[Change detection data]
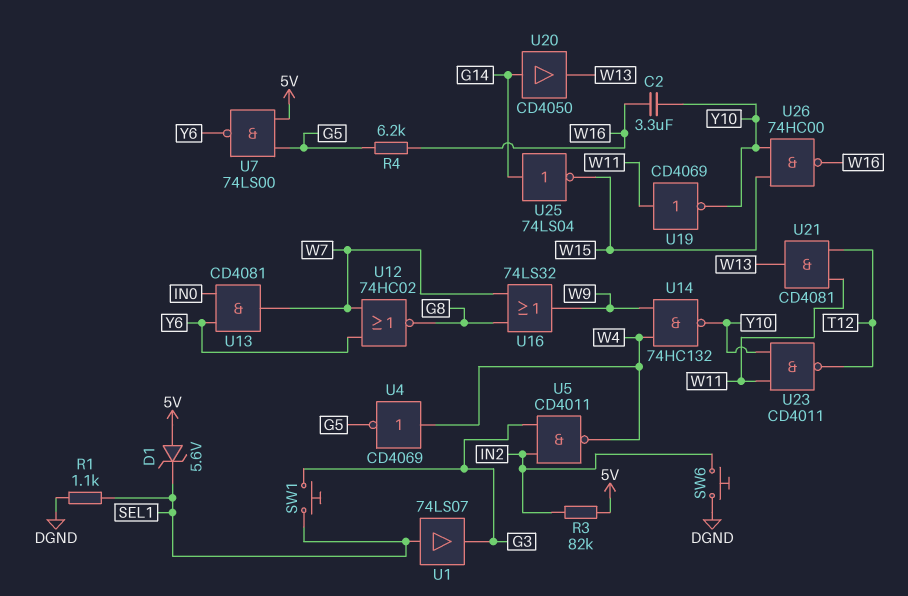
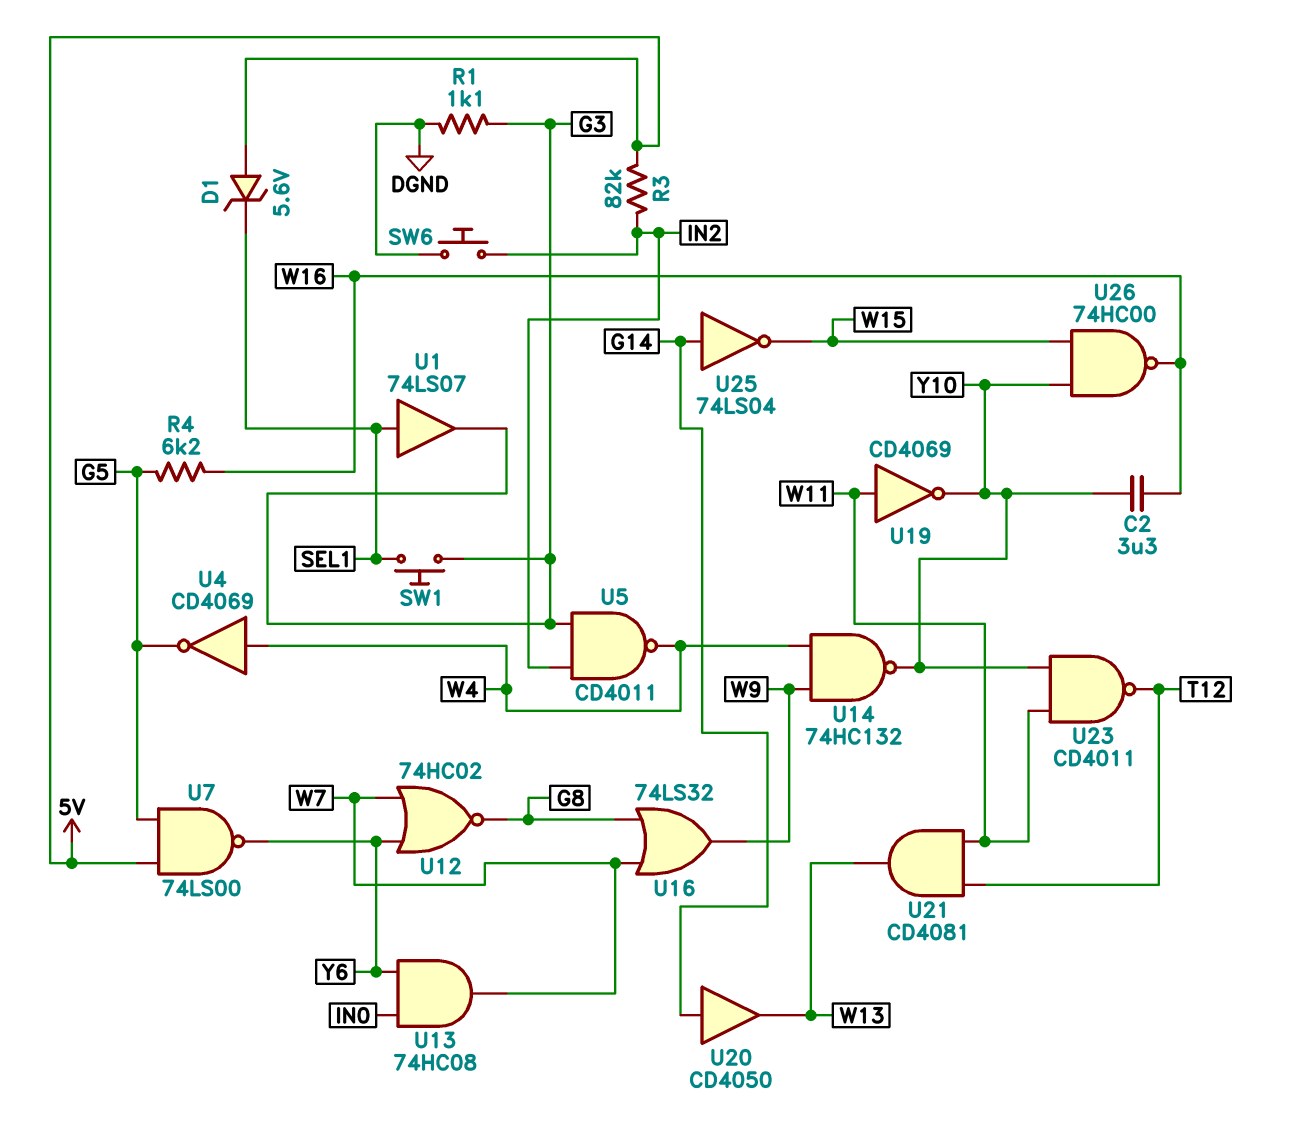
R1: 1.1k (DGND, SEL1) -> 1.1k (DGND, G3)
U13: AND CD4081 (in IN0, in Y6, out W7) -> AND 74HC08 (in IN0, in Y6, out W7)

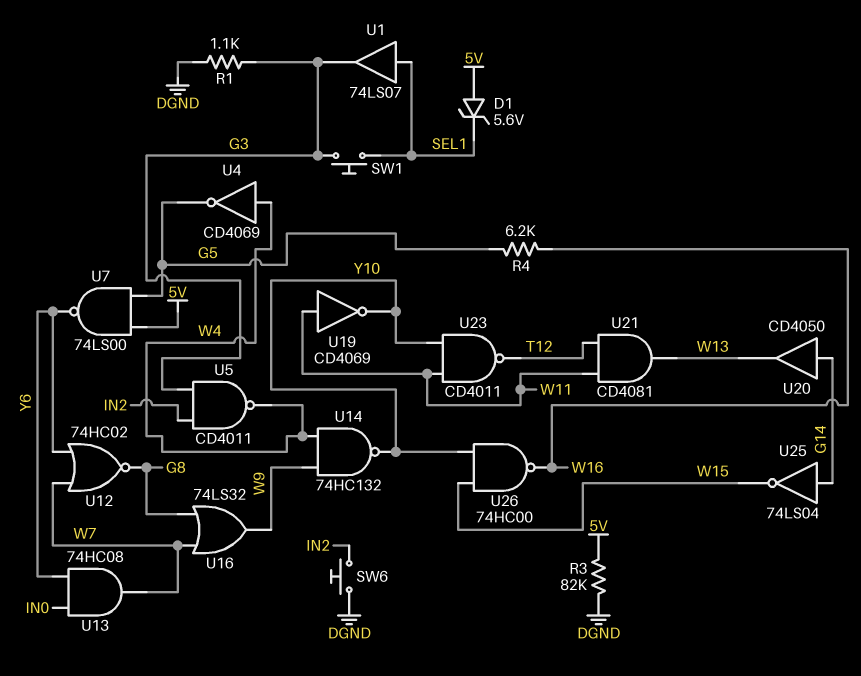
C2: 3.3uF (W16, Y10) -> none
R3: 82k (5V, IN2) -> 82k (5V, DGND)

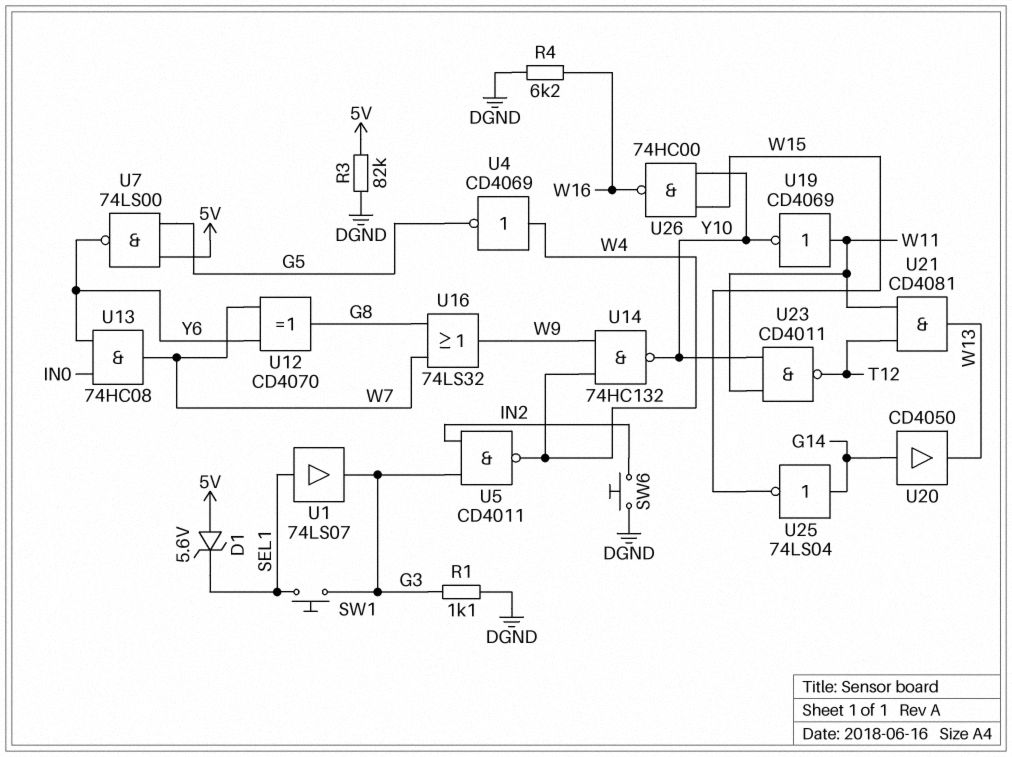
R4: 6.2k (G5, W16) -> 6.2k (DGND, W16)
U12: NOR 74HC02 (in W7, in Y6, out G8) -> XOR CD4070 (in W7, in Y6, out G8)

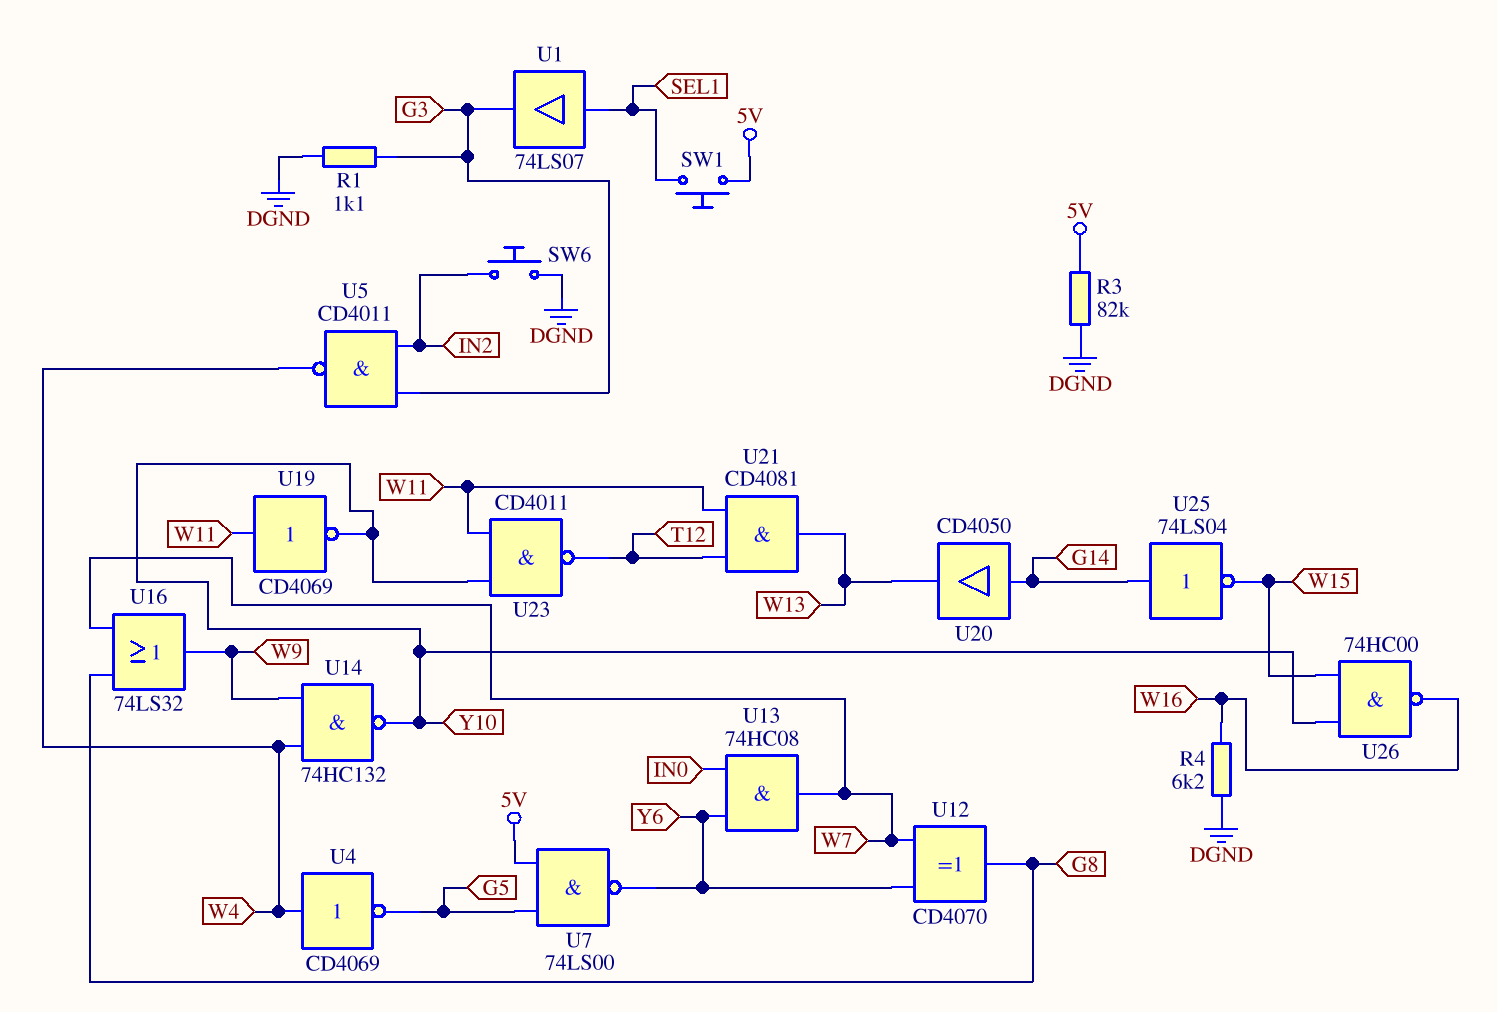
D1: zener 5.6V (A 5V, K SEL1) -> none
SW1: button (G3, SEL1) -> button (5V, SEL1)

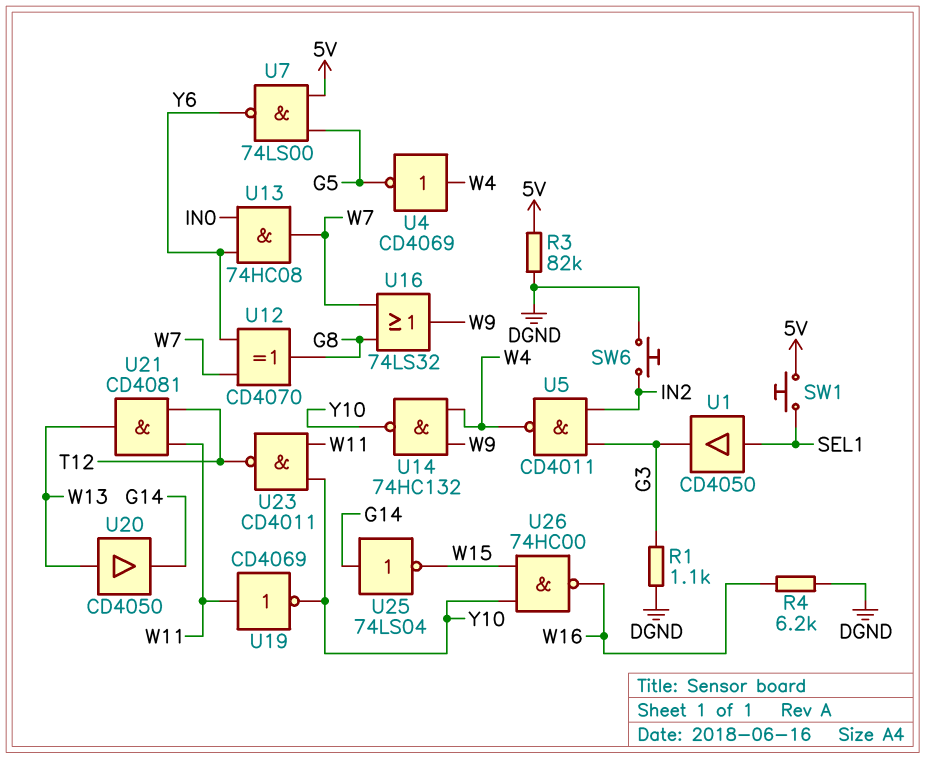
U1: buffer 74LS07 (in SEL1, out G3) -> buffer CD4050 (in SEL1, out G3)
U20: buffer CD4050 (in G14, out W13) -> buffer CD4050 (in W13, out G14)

==

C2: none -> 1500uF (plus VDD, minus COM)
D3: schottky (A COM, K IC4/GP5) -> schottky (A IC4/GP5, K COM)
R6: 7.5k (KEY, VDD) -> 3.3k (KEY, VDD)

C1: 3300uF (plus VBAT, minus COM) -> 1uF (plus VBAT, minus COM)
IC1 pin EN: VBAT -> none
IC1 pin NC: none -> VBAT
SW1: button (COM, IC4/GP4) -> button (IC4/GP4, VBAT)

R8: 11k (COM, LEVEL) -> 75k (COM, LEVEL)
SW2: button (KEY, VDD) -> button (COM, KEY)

> _TASK INSTRUCTIONS_
Both boundary lines included, write out word for word only the lines above from the one containing "R1: 1.1k (DGND, SEL1) -> 1.1k (DGND, G3)" to the one containing "U20: buffer CD4050", leaving out any pictures.

> _FINISHED EXERCISE_
R1: 1.1k (DGND, SEL1) -> 1.1k (DGND, G3)
U13: AND CD4081 (in IN0, in Y6, out W7) -> AND 74HC08 (in IN0, in Y6, out W7)

C2: 3.3uF (W16, Y10) -> none
R3: 82k (5V, IN2) -> 82k (5V, DGND)

R4: 6.2k (G5, W16) -> 6.2k (DGND, W16)
U12: NOR 74HC02 (in W7, in Y6, out G8) -> XOR CD4070 (in W7, in Y6, out G8)

D1: zener 5.6V (A 5V, K SEL1) -> none
SW1: button (G3, SEL1) -> button (5V, SEL1)

U1: buffer 74LS07 (in SEL1, out G3) -> buffer CD4050 (in SEL1, out G3)
U20: buffer CD4050 (in G14, out W13) -> buffer CD4050 (in W13, out G14)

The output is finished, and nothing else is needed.